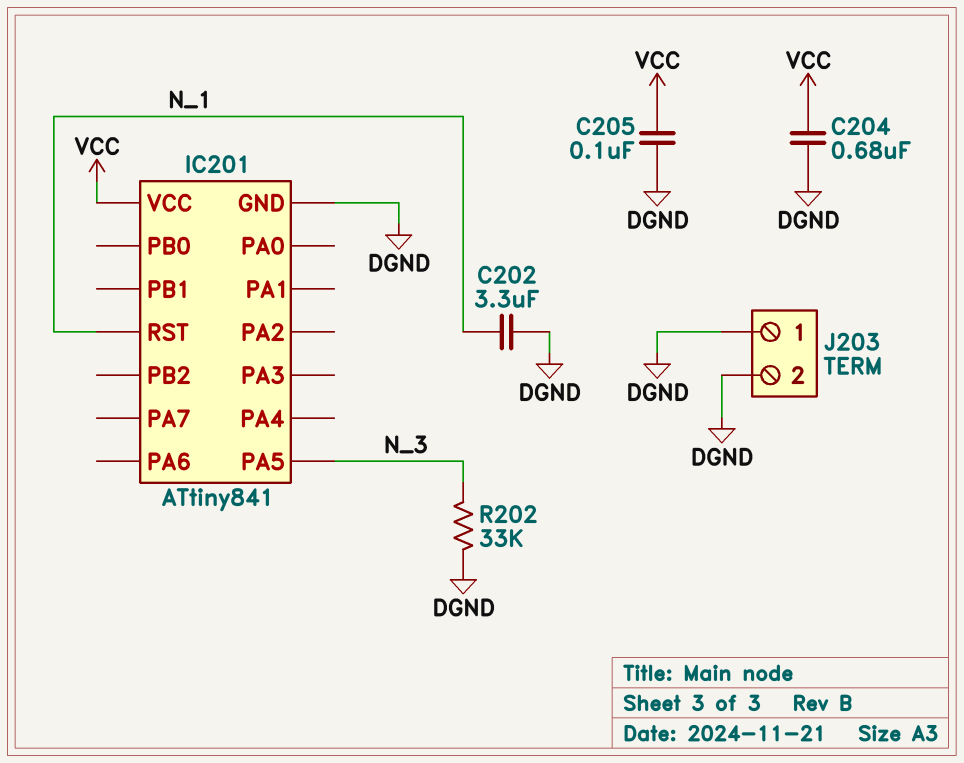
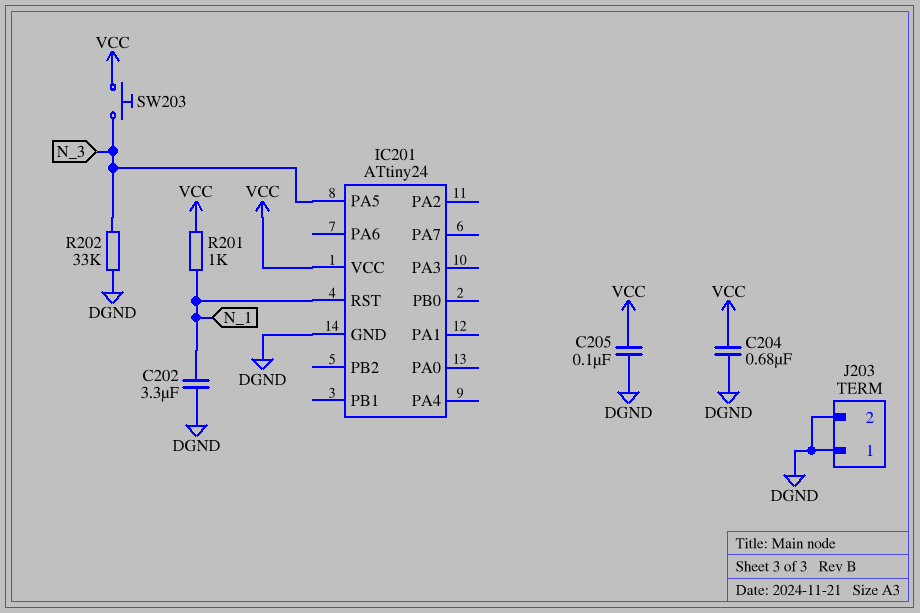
IC201: ATtiny841 -> ATtiny24
R201: none -> 1k (N_1, VCC)
SW203: none -> button (N_3, VCC)

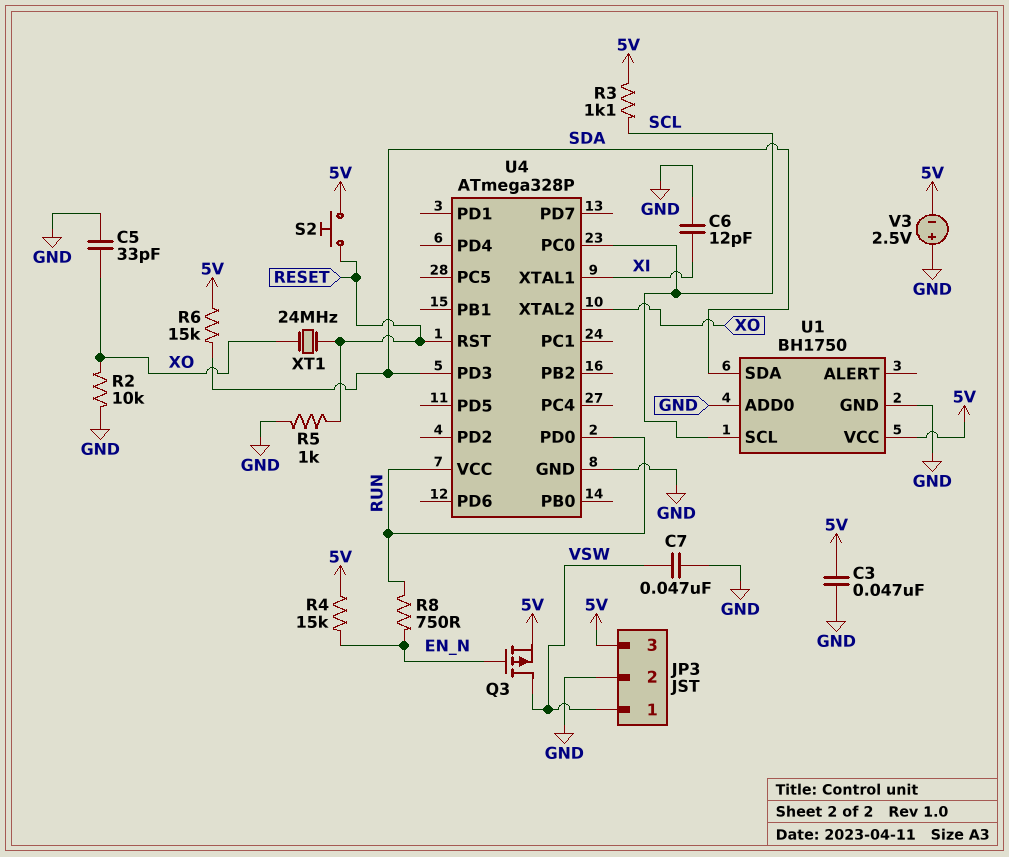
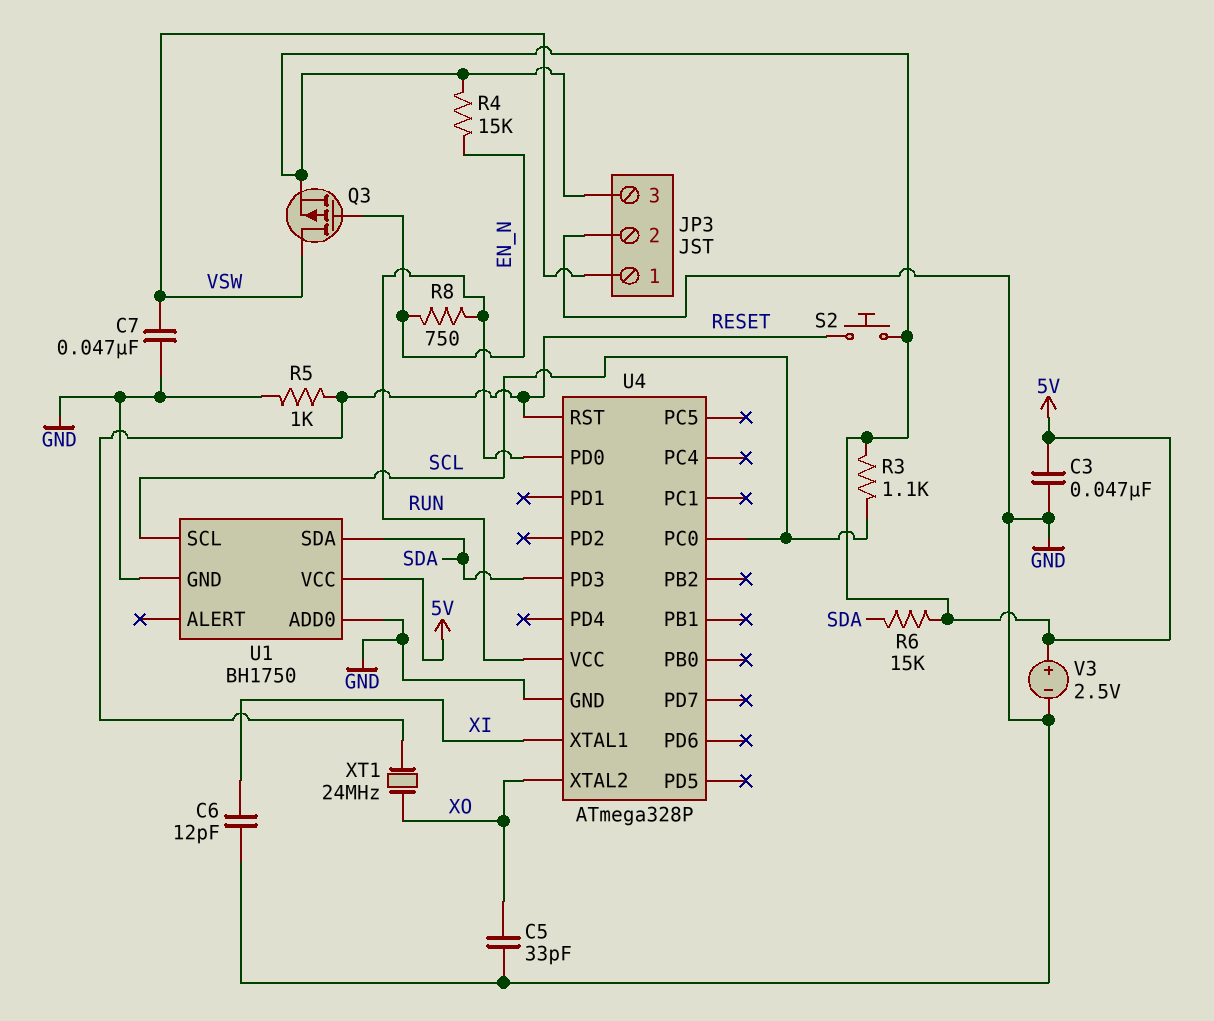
R2: 10k (GND, XO) -> none
V3: 2.5V (plus GND, minus 5V) -> 2.5V (plus 5V, minus GND)

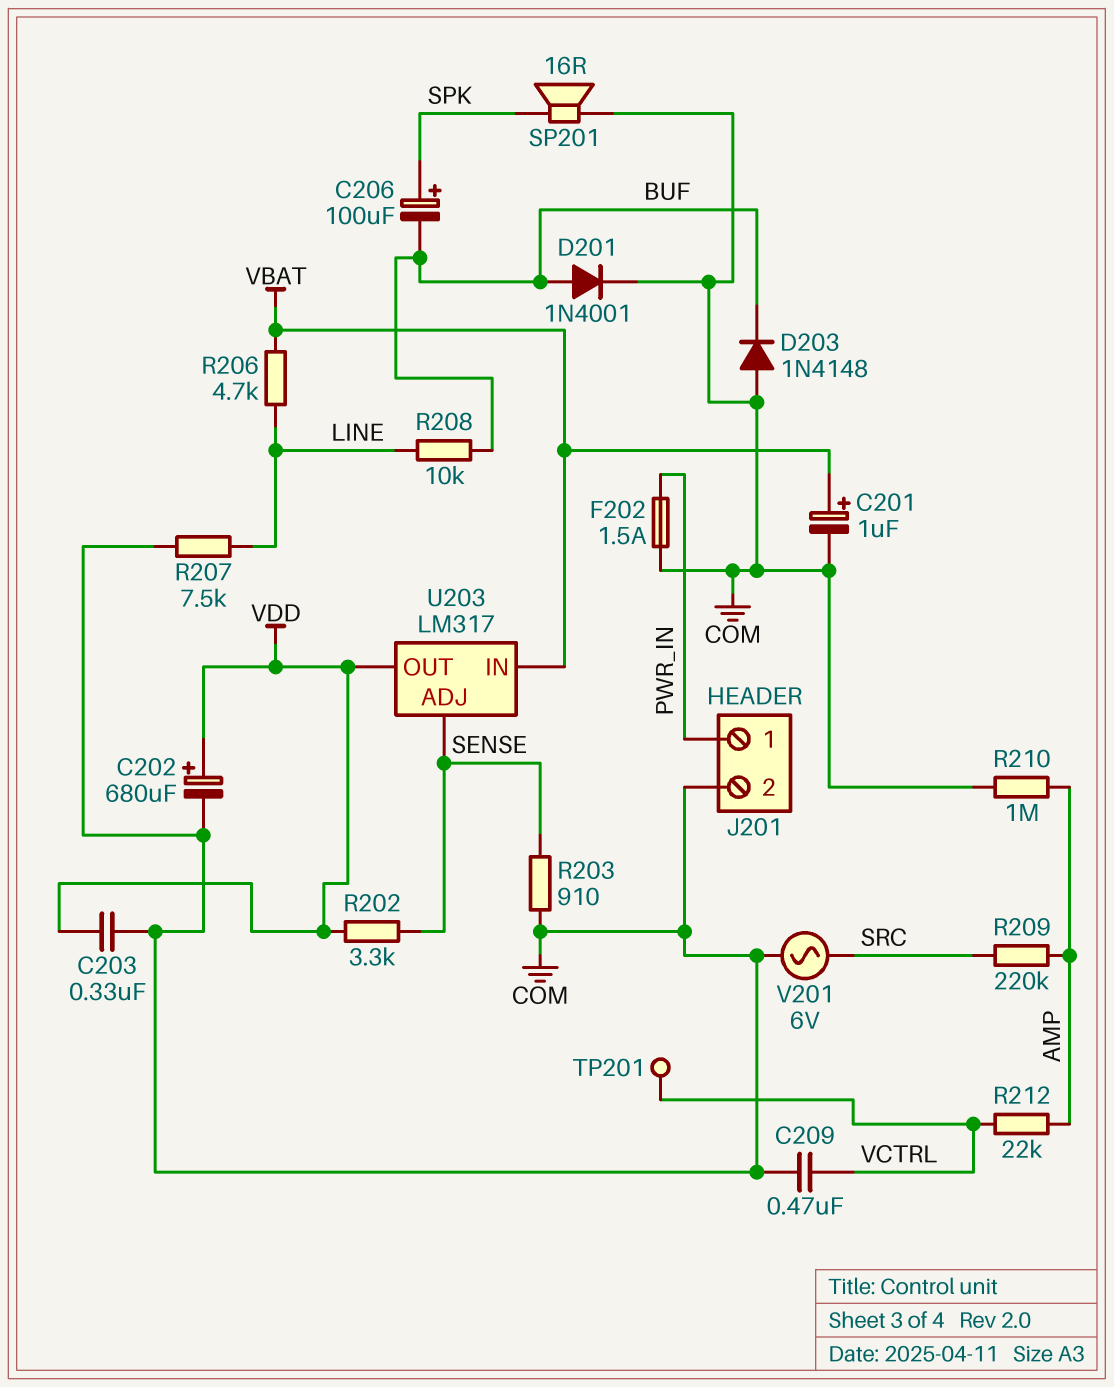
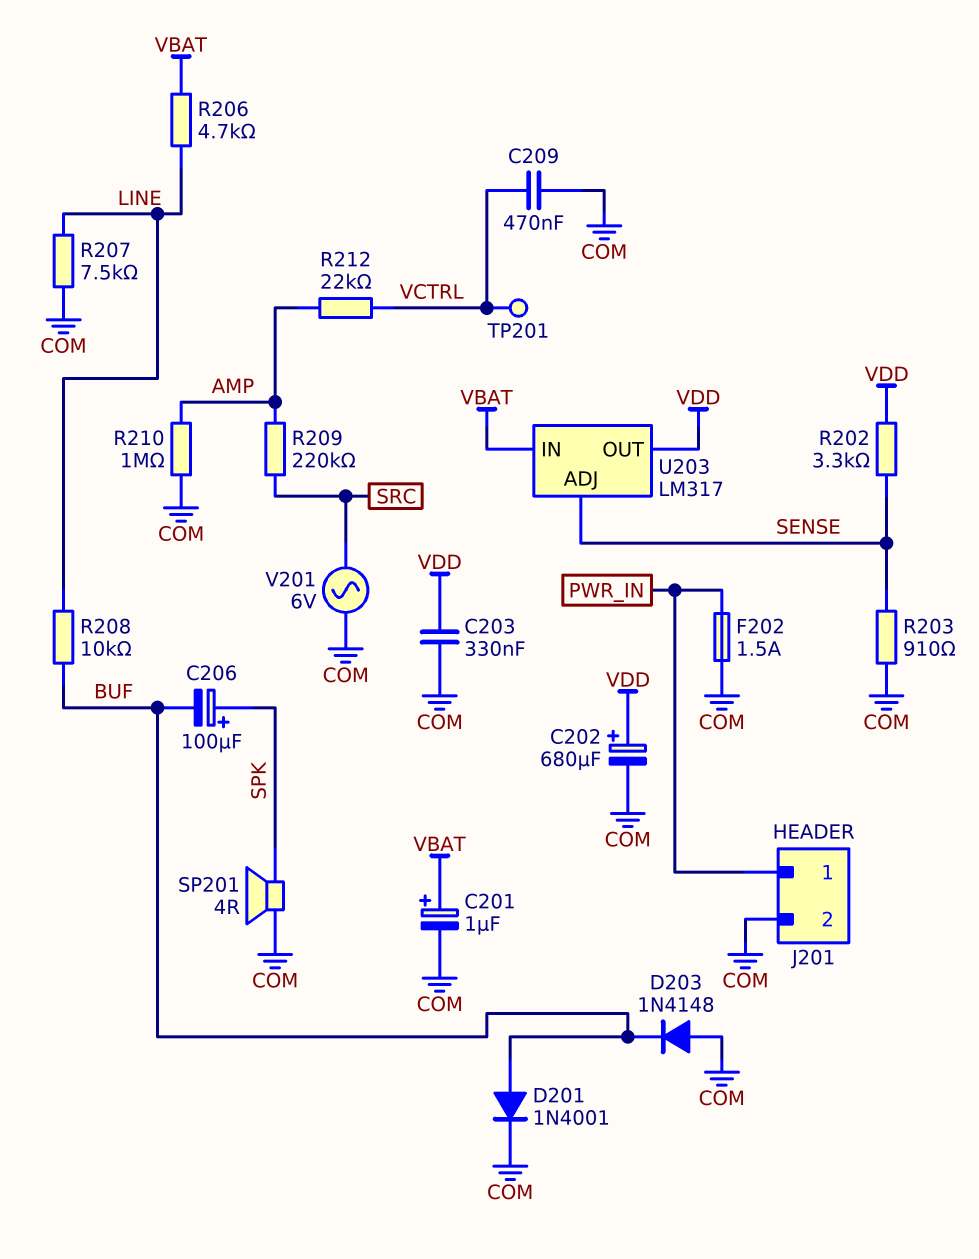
SP201: speaker 16R (COM, SPK) -> speaker 4R (COM, SPK)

——————

* **Exercise**:
Could you write out exactly the lines from the line containing "R2: 10k (GND, XO) -> none" to the end of the material, and nothing else? No pictures belong in the copy.

* **Reply to the task**:
R2: 10k (GND, XO) -> none
V3: 2.5V (plus GND, minus 5V) -> 2.5V (plus 5V, minus GND)

SP201: speaker 16R (COM, SPK) -> speaker 4R (COM, SPK)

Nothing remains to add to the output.